____ AVAILABLE DATA
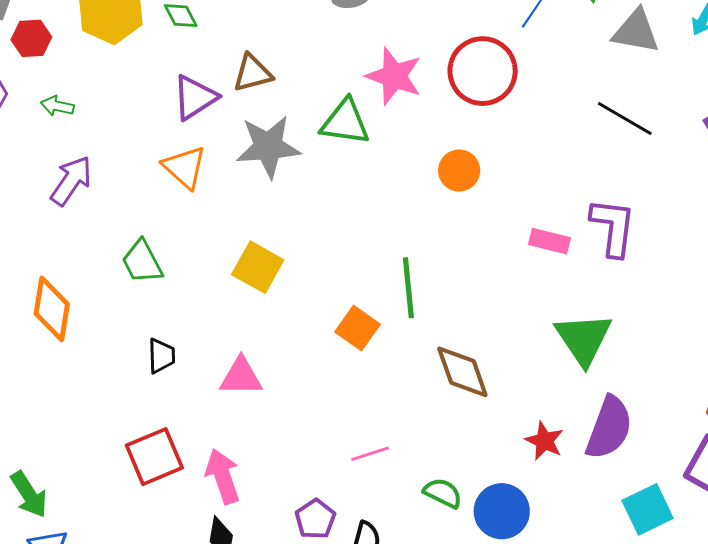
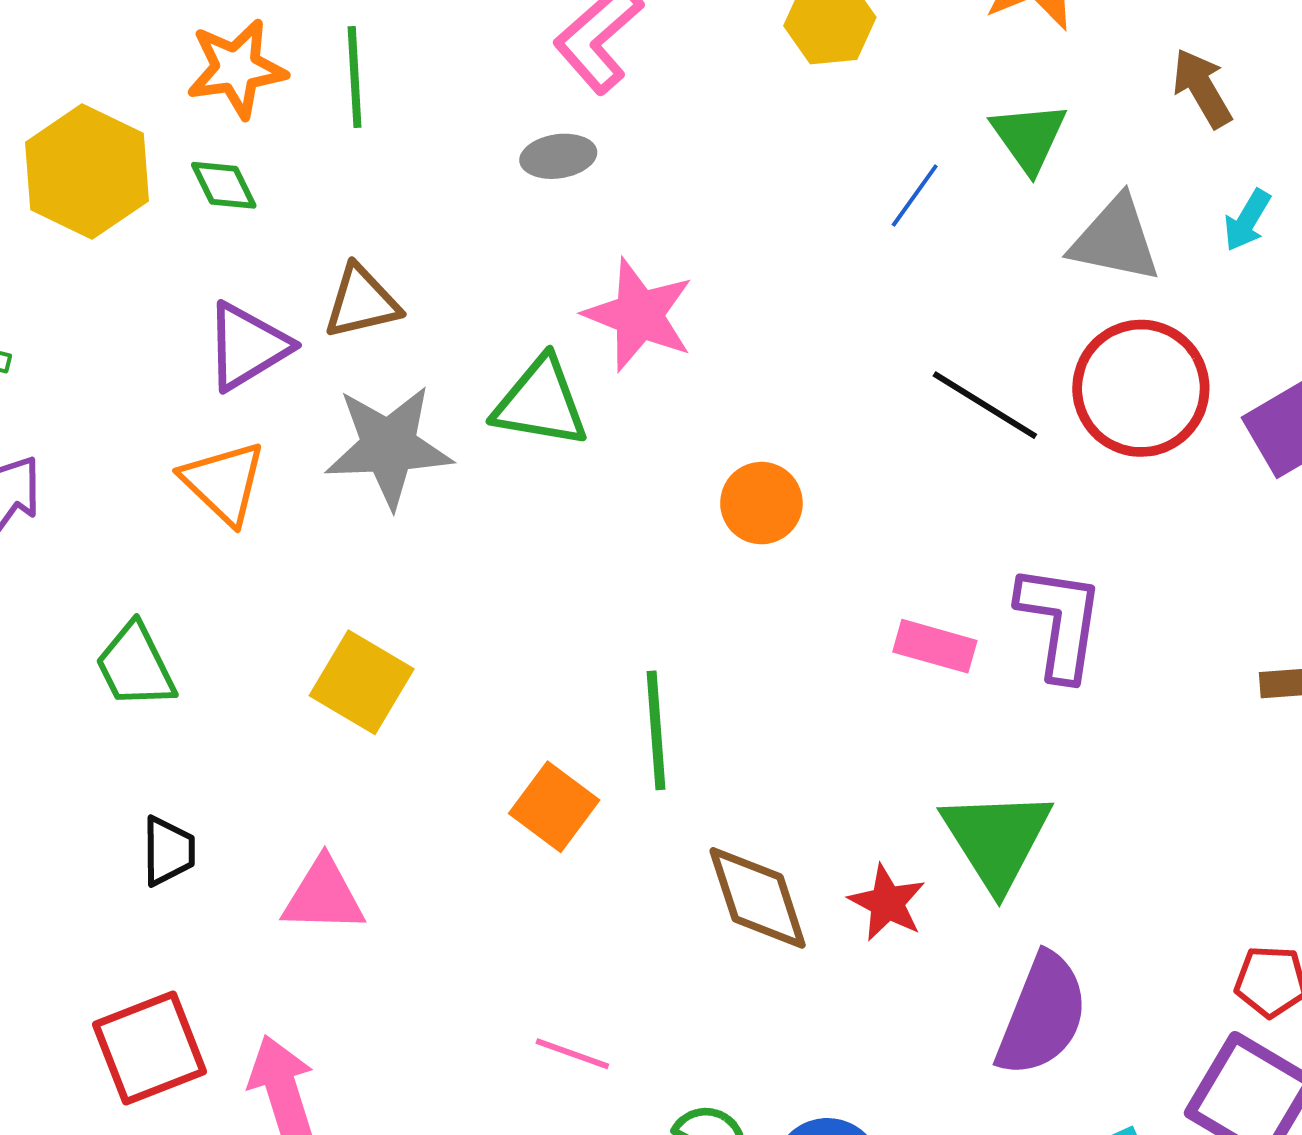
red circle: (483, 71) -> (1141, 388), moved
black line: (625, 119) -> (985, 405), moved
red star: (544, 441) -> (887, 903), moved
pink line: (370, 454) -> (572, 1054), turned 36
________
____ AVAILABLE DATA
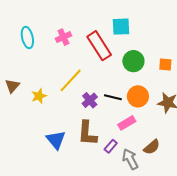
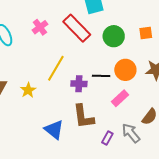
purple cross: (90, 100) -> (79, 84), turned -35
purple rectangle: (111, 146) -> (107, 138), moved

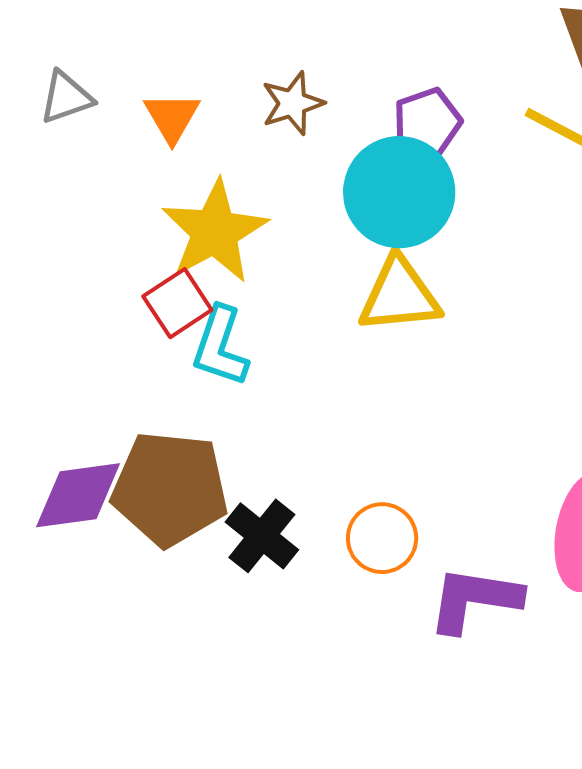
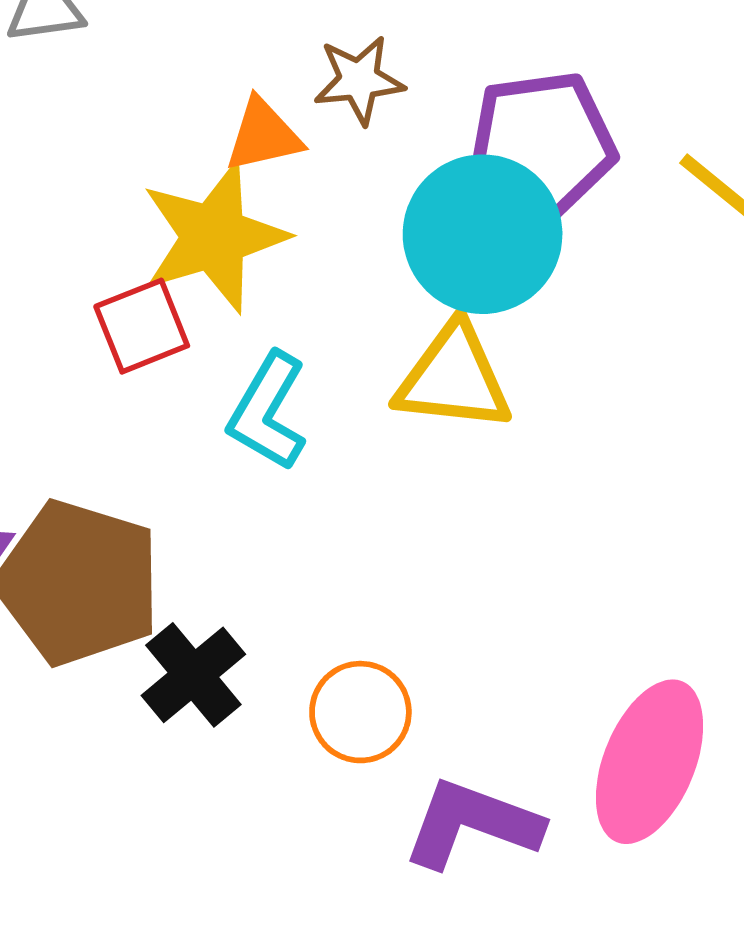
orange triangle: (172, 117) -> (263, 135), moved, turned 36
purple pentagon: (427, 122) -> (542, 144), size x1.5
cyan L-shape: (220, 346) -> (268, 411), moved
________
PROBLEM STATEMENT
Reproduce only the lines above spanning from the line containing "purple pentagon: (427, 122)" through the line containing "cyan L-shape: (220, 346) -> (268, 411), moved", word for word.

RESULT OF THE TASK
purple pentagon: (427, 122) -> (542, 144), size x1.5
cyan L-shape: (220, 346) -> (268, 411), moved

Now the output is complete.